Task to complete
All entries must come back exactly as given, with no pictures in the copy.

Information provided
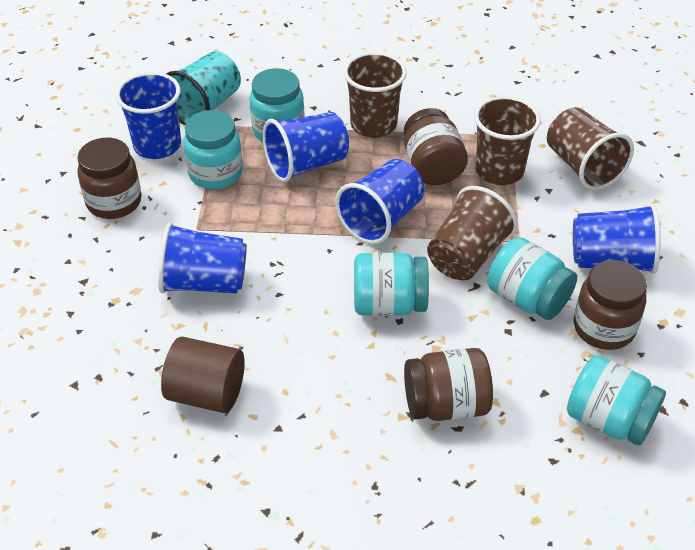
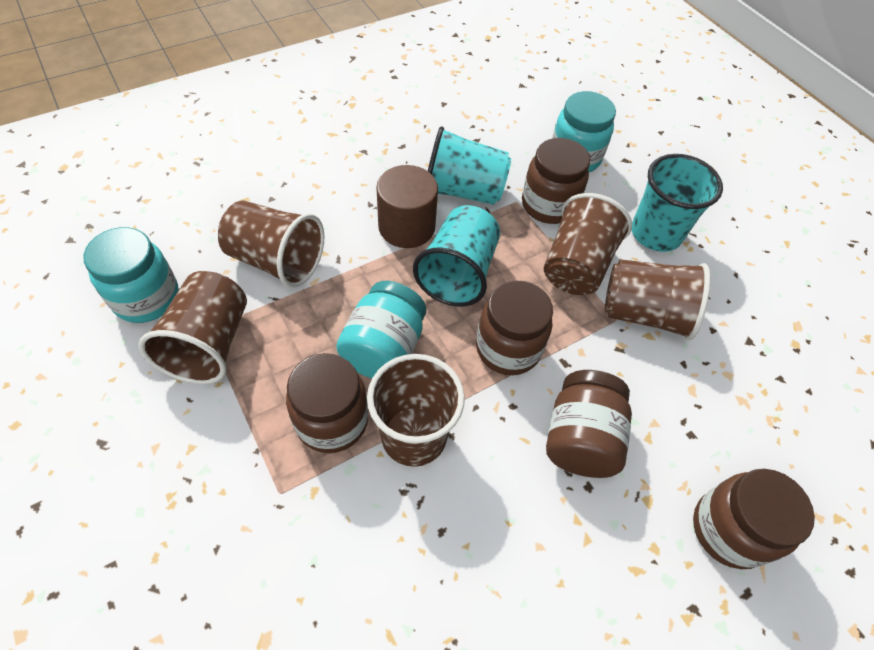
blue cup: 5 -> 0
brown cup: 4 -> 5
brown jar: 4 -> 5
turquoise cup: 1 -> 3
turquoise jar: 5 -> 3

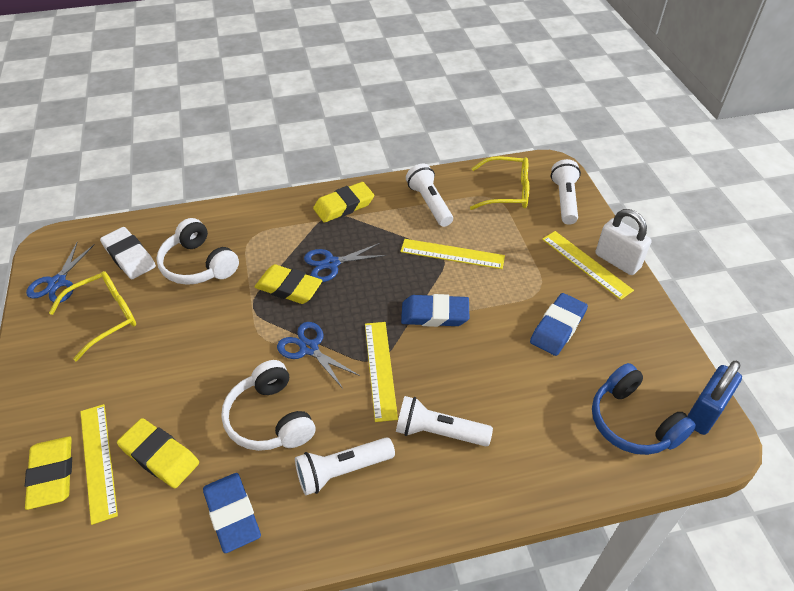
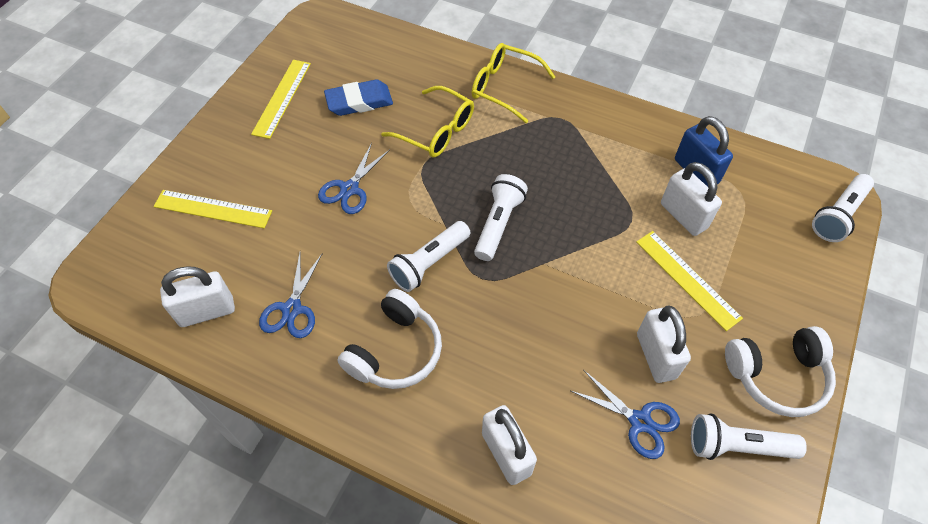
blue eraser: 3 -> 1
blue headphones: 1 -> 0
white eraser: 1 -> 0
white padlock: 1 -> 4
yellow eraser: 4 -> 0
yellow ruler: 4 -> 3

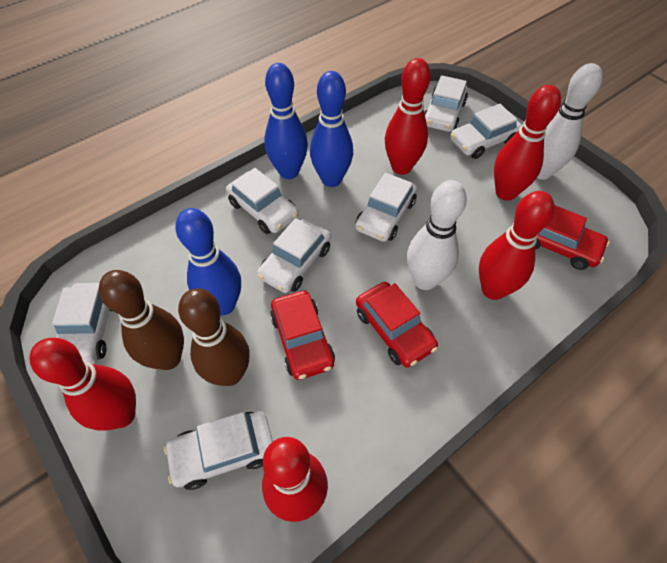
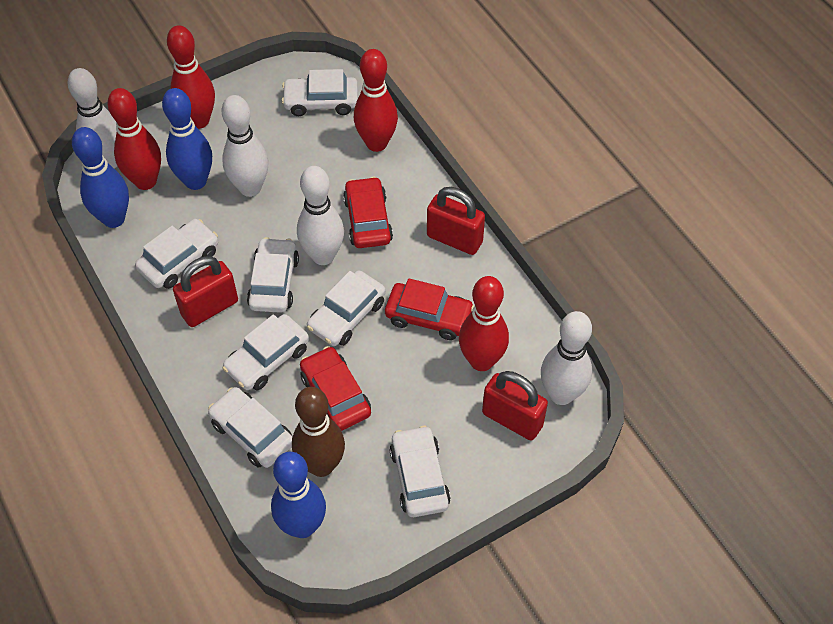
brown bowling pin: 2 -> 1
red bowling pin: 5 -> 4
red padlock: 0 -> 3
white bowling pin: 2 -> 4

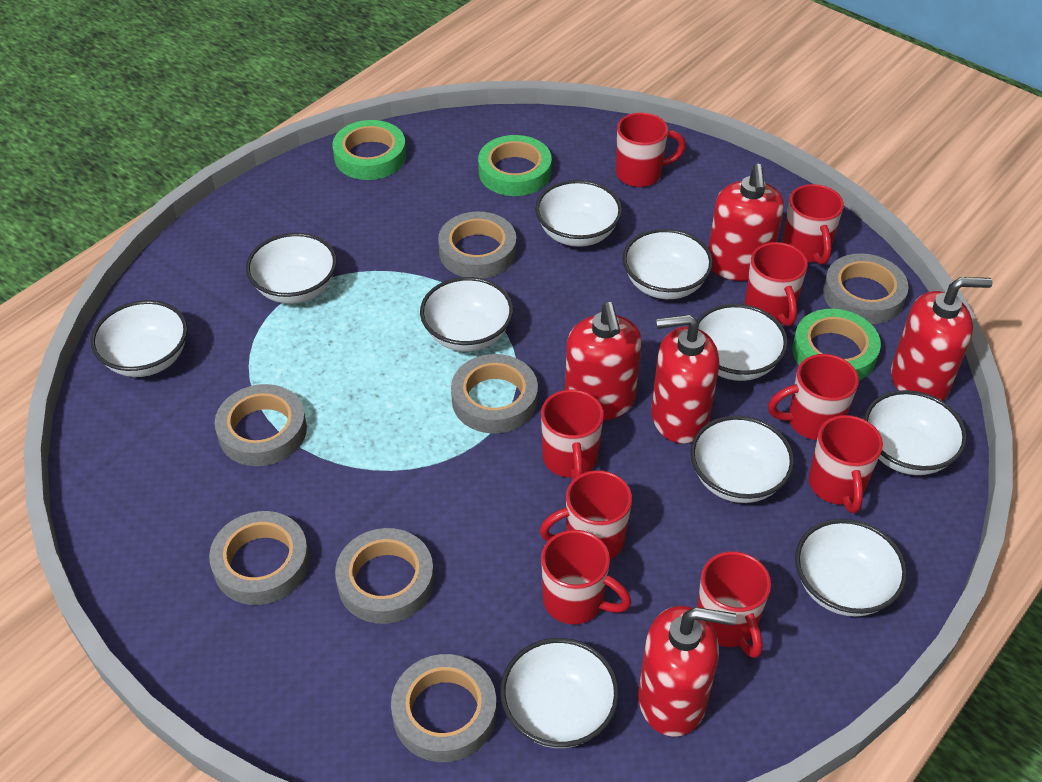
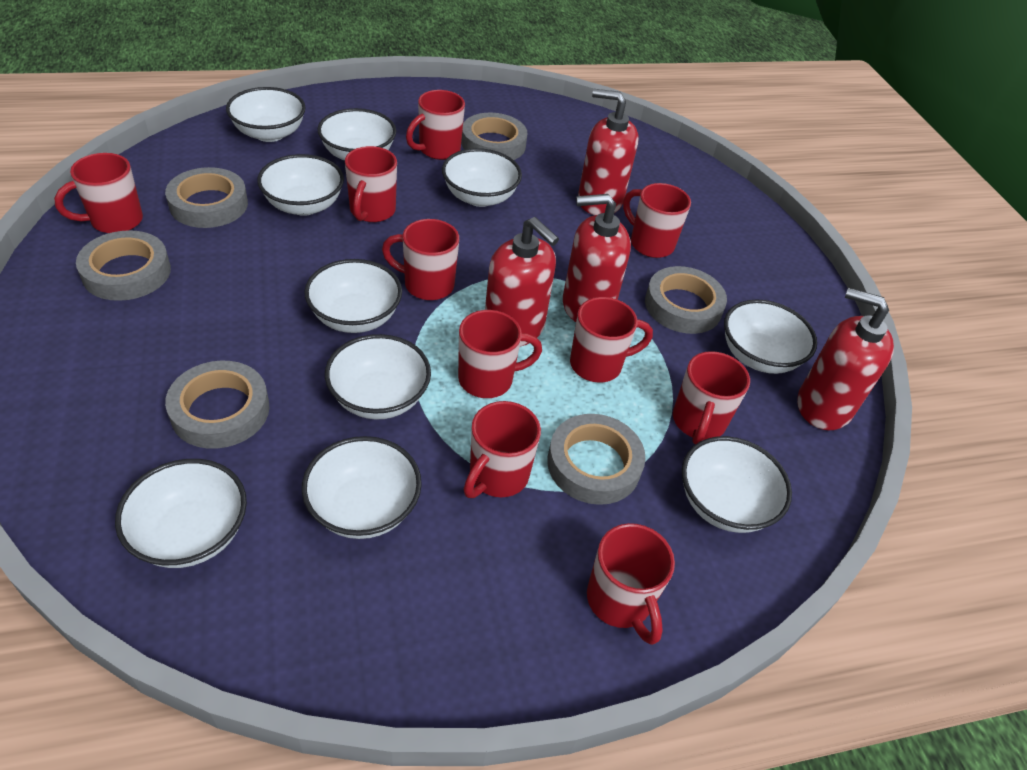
green tape: 3 -> 0
grey tape: 7 -> 6
red mug: 9 -> 10
red soap dispenser: 5 -> 4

Completed task
blue cup: 5 -> 0
brown cup: 4 -> 5
brown jar: 4 -> 5
turquoise cup: 1 -> 3
turquoise jar: 5 -> 3

blue eraser: 3 -> 1
blue headphones: 1 -> 0
white eraser: 1 -> 0
white padlock: 1 -> 4
yellow eraser: 4 -> 0
yellow ruler: 4 -> 3

brown bowling pin: 2 -> 1
red bowling pin: 5 -> 4
red padlock: 0 -> 3
white bowling pin: 2 -> 4

green tape: 3 -> 0
grey tape: 7 -> 6
red mug: 9 -> 10
red soap dispenser: 5 -> 4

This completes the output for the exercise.